Could you write out, exactly and with no pictures, every line from the one containing "SOIL pin AO: A2 -> D2" through the last line of the entries?
-------- DATA RECORDS
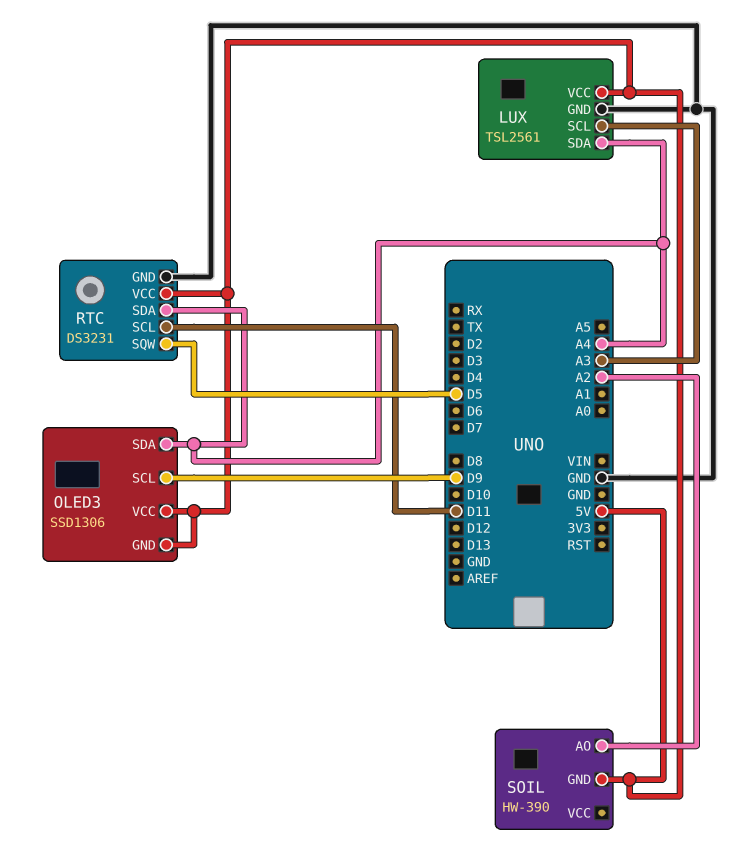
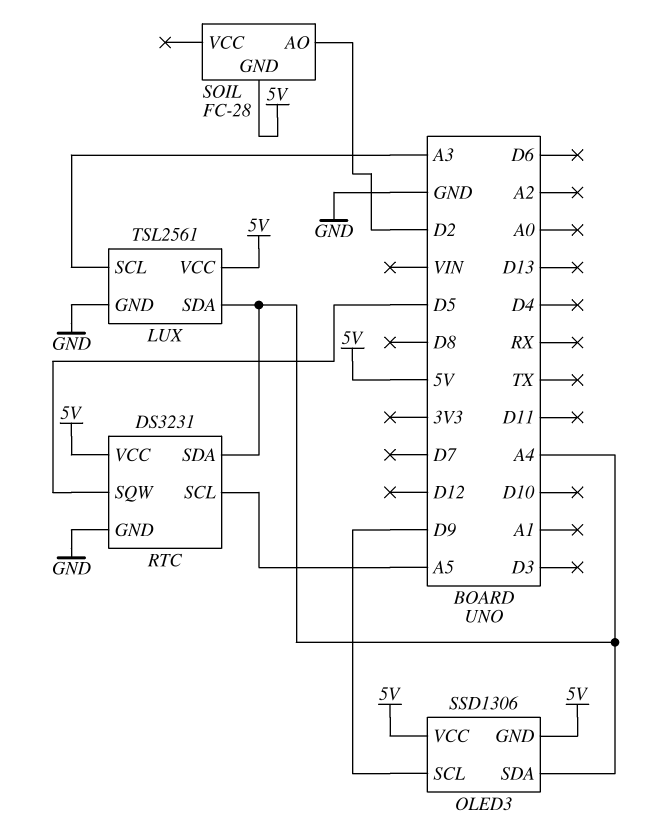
RTC pin SCL: D11 -> A5
SOIL: HW-390 -> FC-28
SOIL pin AO: A2 -> D2

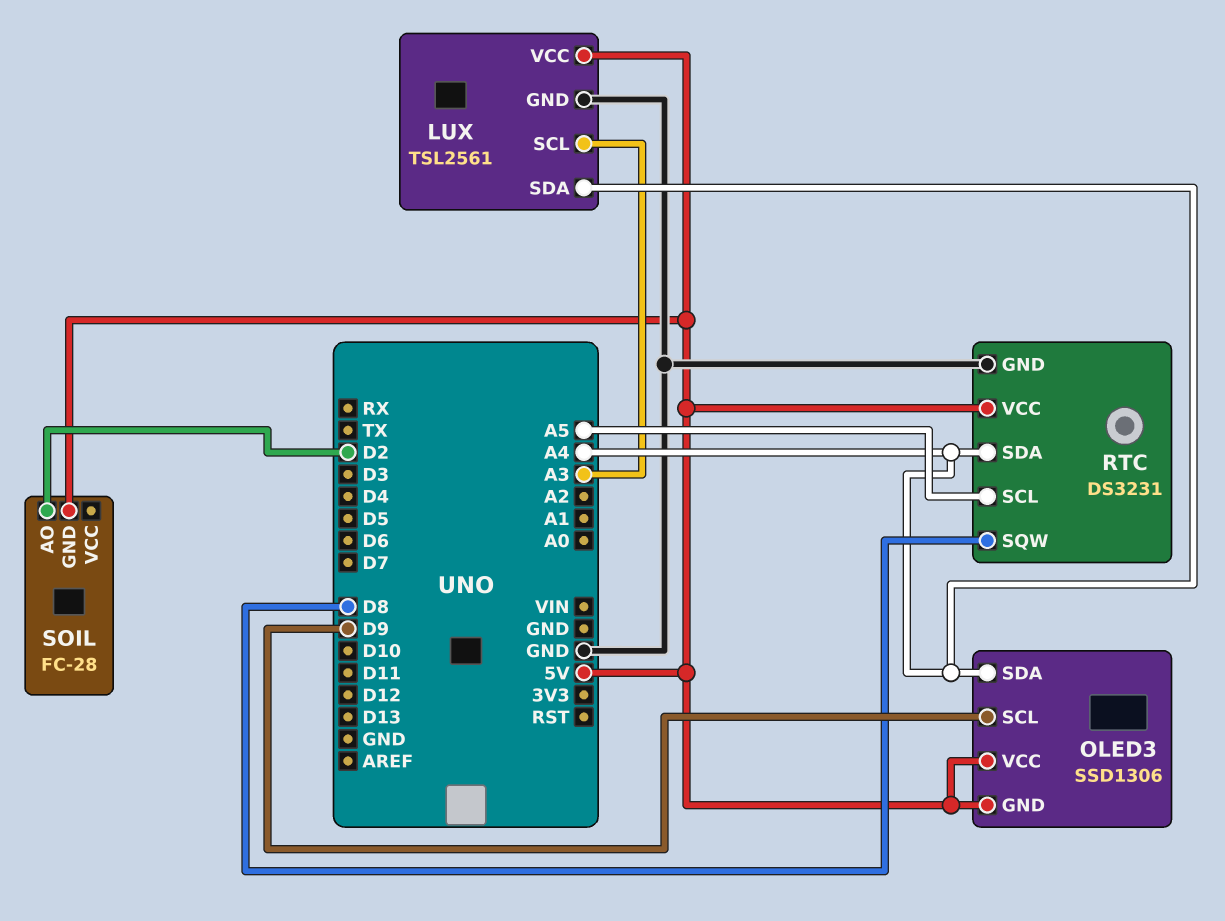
RTC pin SQW: D5 -> D8

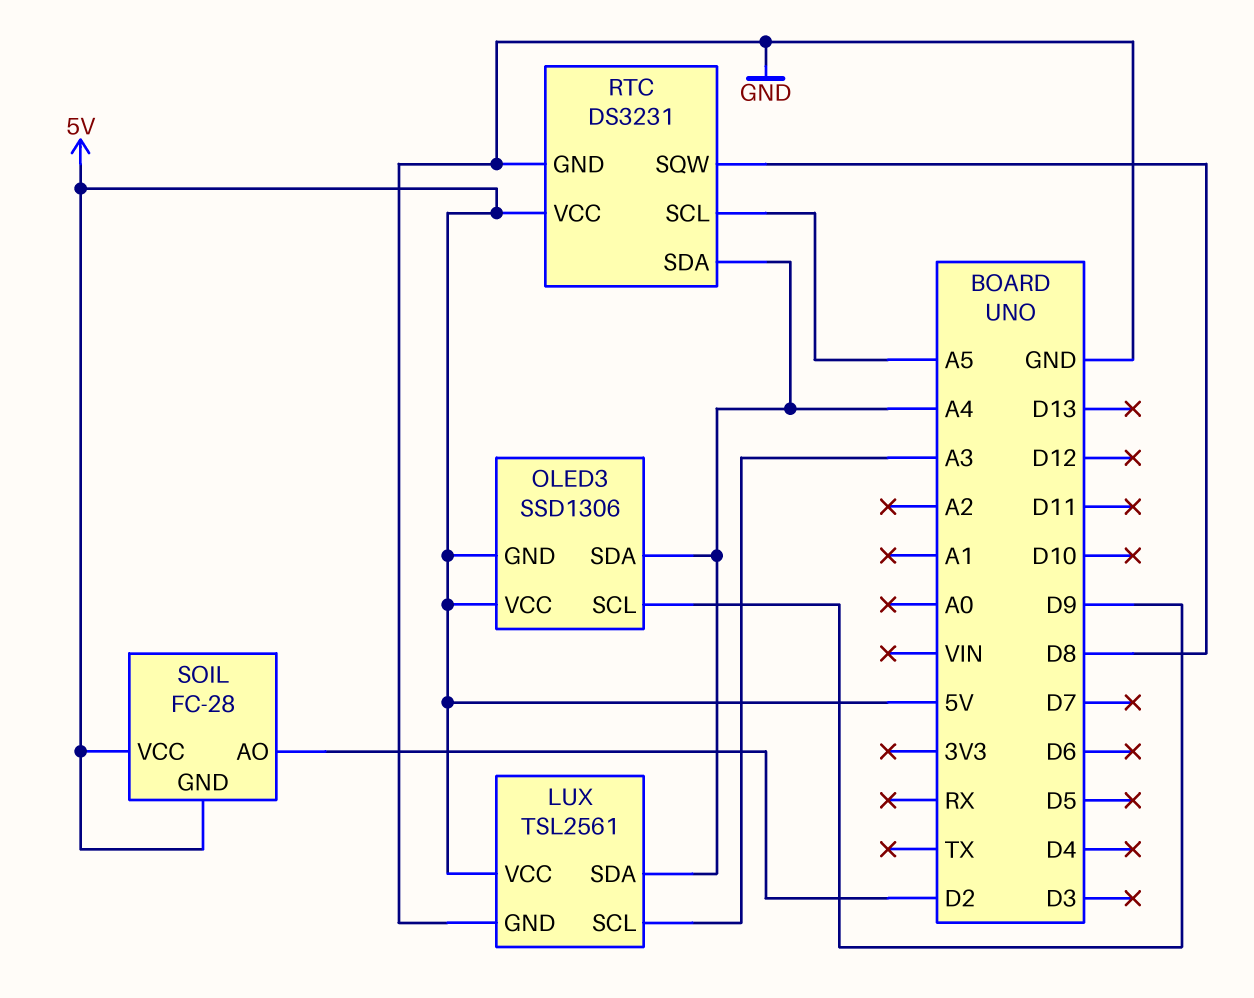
SOIL pin VCC: none -> 5V

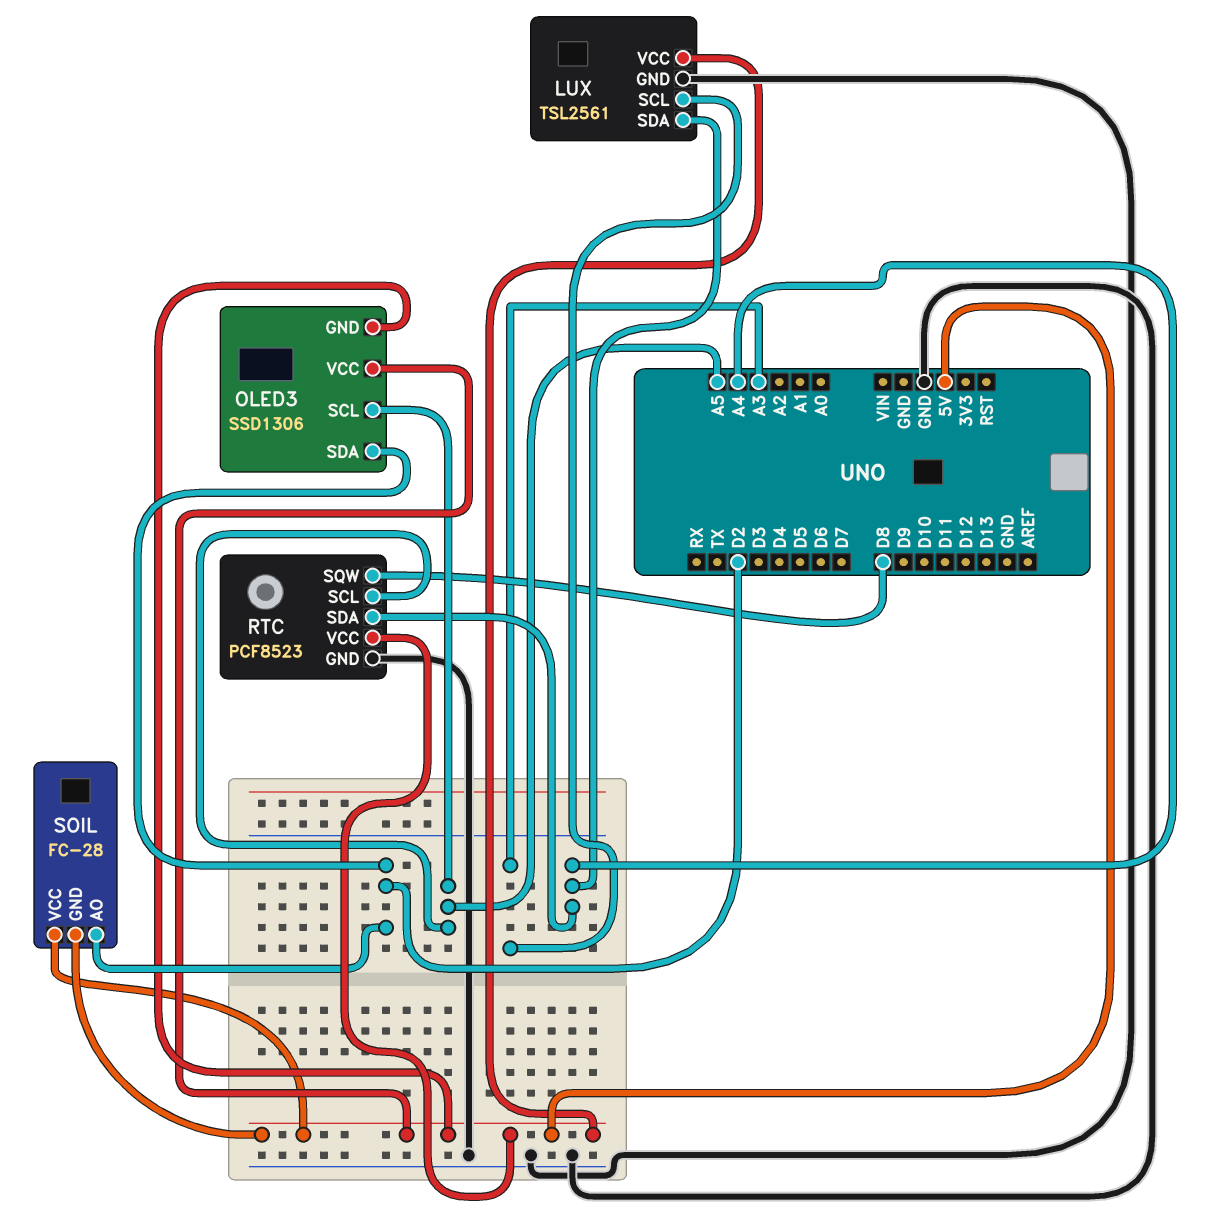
OLED3 pin SCL: D9 -> A5
OLED3 pin SDA: A4 -> D2
RTC: DS3231 -> PCF8523

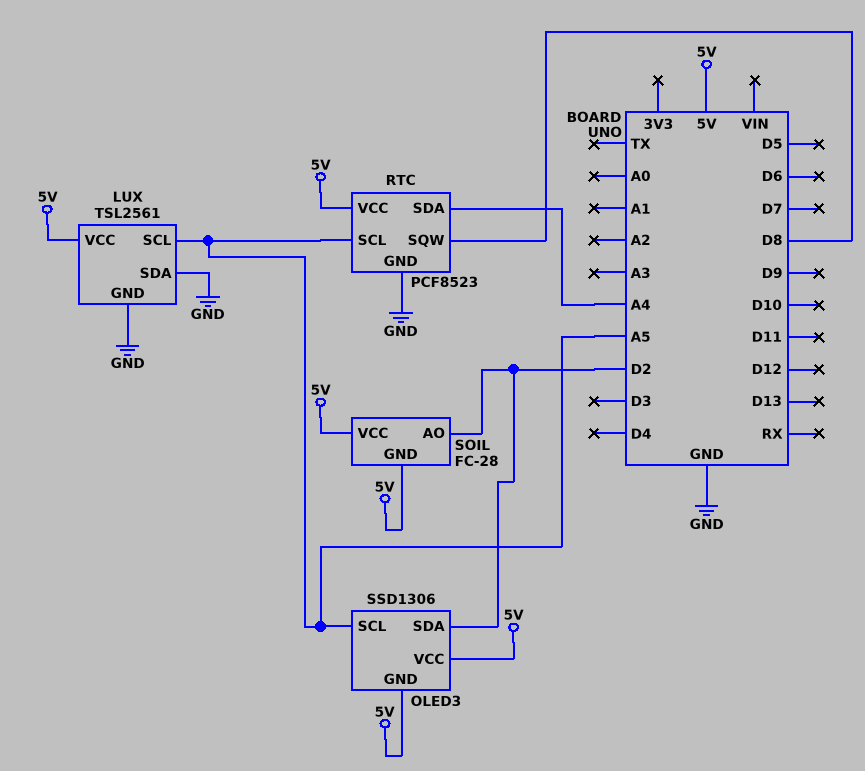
LUX pin SCL: A3 -> A5
LUX pin SDA: A4 -> GND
----------------
_RESULT OF THE EXERCISE_
SOIL pin AO: A2 -> D2

RTC pin SQW: D5 -> D8

SOIL pin VCC: none -> 5V

OLED3 pin SCL: D9 -> A5
OLED3 pin SDA: A4 -> D2
RTC: DS3231 -> PCF8523

LUX pin SCL: A3 -> A5
LUX pin SDA: A4 -> GND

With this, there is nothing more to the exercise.